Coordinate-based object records
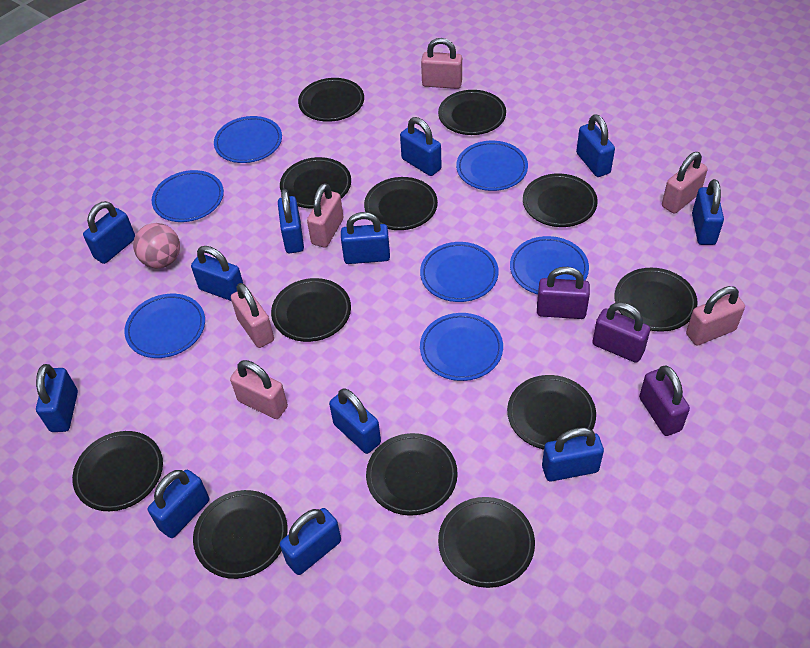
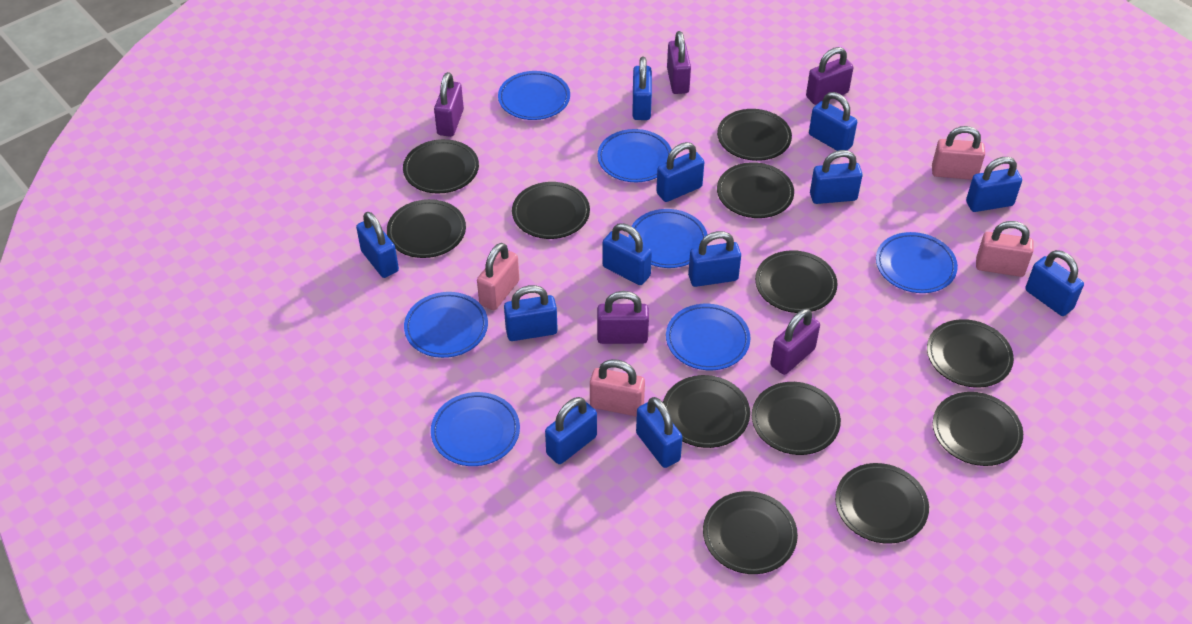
pink ball: 1 -> 0
pink padlock: 6 -> 4
purple padlock: 3 -> 5

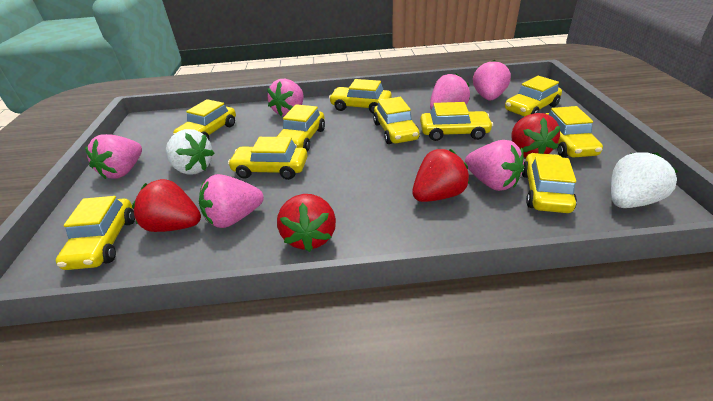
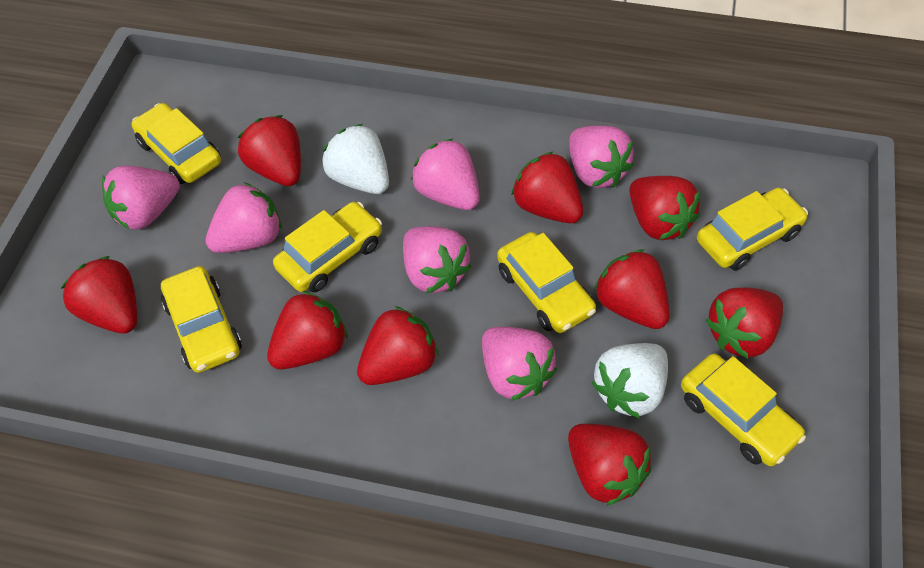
red strawberry: 4 -> 9
yellow car: 10 -> 6

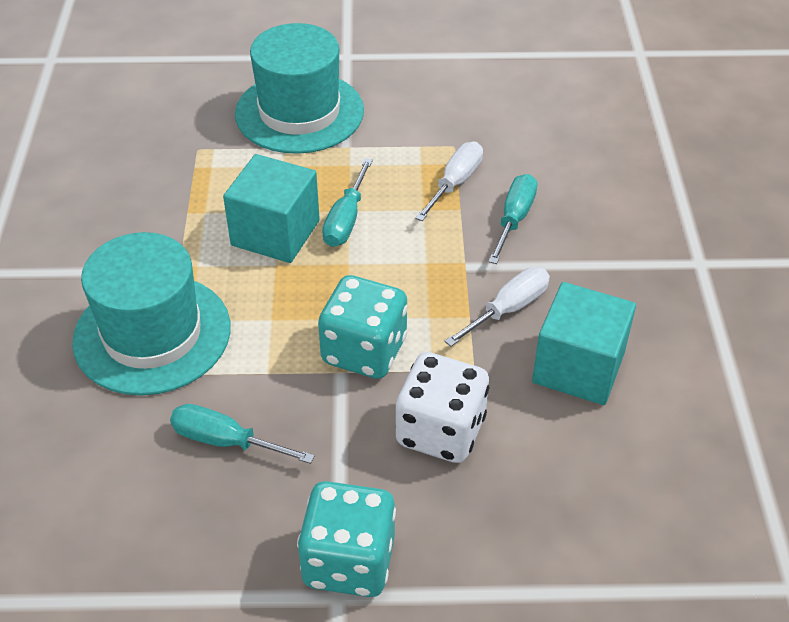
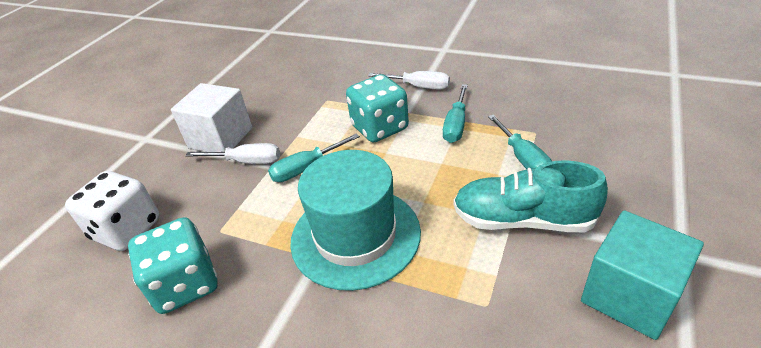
turquoise cube: 2 -> 1
turquoise hat: 2 -> 1
turquoise shoe: 0 -> 1
white cube: 0 -> 1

• [PROBLEM STATEMENT] Your answer must be the exact lines from the one containing "yellow car: 10 -> 6" through the last line of the records above, with both included and no pictures.

• [RESULT OF THE EXERCISE]
yellow car: 10 -> 6

turquoise cube: 2 -> 1
turquoise hat: 2 -> 1
turquoise shoe: 0 -> 1
white cube: 0 -> 1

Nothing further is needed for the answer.